* What is required: Transcribe the listing below word for word but skip its images.

/---

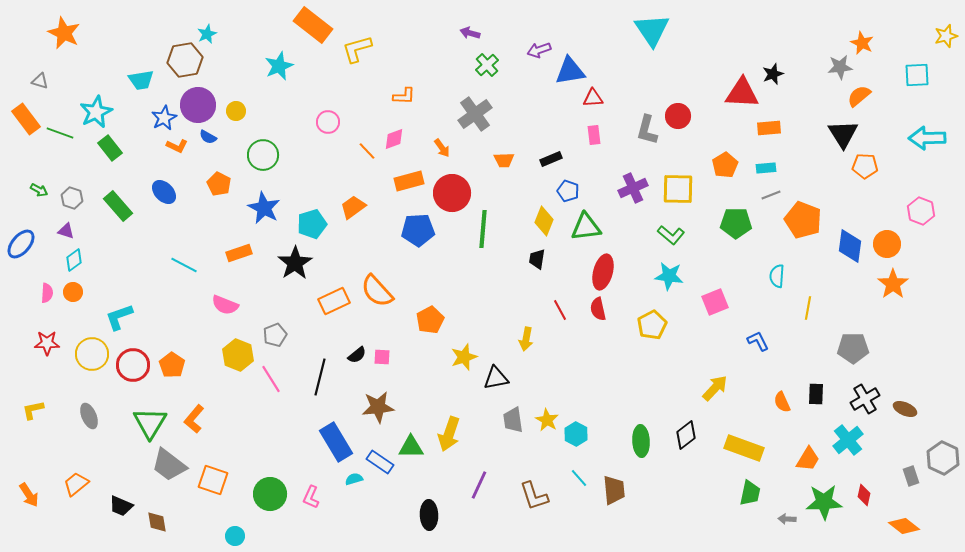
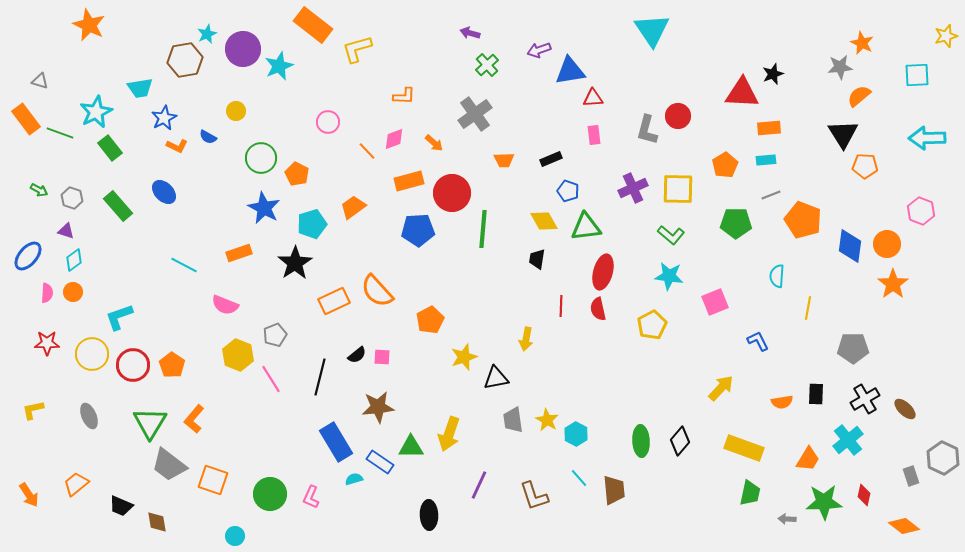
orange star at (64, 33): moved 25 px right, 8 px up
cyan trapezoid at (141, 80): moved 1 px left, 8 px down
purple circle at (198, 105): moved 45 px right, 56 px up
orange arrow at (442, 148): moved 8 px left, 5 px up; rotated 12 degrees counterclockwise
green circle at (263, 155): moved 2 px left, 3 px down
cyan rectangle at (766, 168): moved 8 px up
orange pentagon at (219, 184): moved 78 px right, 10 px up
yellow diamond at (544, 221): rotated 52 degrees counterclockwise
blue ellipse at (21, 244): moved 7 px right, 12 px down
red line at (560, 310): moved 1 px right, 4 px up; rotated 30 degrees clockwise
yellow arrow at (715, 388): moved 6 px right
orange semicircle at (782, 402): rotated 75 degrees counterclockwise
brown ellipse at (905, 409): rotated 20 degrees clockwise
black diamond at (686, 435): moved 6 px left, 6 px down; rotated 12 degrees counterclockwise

\---

* Answer for the task:
orange star at (64, 33): moved 25 px right, 8 px up
cyan trapezoid at (141, 80): moved 1 px left, 8 px down
purple circle at (198, 105): moved 45 px right, 56 px up
orange arrow at (442, 148): moved 8 px left, 5 px up; rotated 12 degrees counterclockwise
green circle at (263, 155): moved 2 px left, 3 px down
cyan rectangle at (766, 168): moved 8 px up
orange pentagon at (219, 184): moved 78 px right, 10 px up
yellow diamond at (544, 221): rotated 52 degrees counterclockwise
blue ellipse at (21, 244): moved 7 px right, 12 px down
red line at (560, 310): moved 1 px right, 4 px up; rotated 30 degrees clockwise
yellow arrow at (715, 388): moved 6 px right
orange semicircle at (782, 402): rotated 75 degrees counterclockwise
brown ellipse at (905, 409): rotated 20 degrees clockwise
black diamond at (686, 435): moved 6 px left, 6 px down; rotated 12 degrees counterclockwise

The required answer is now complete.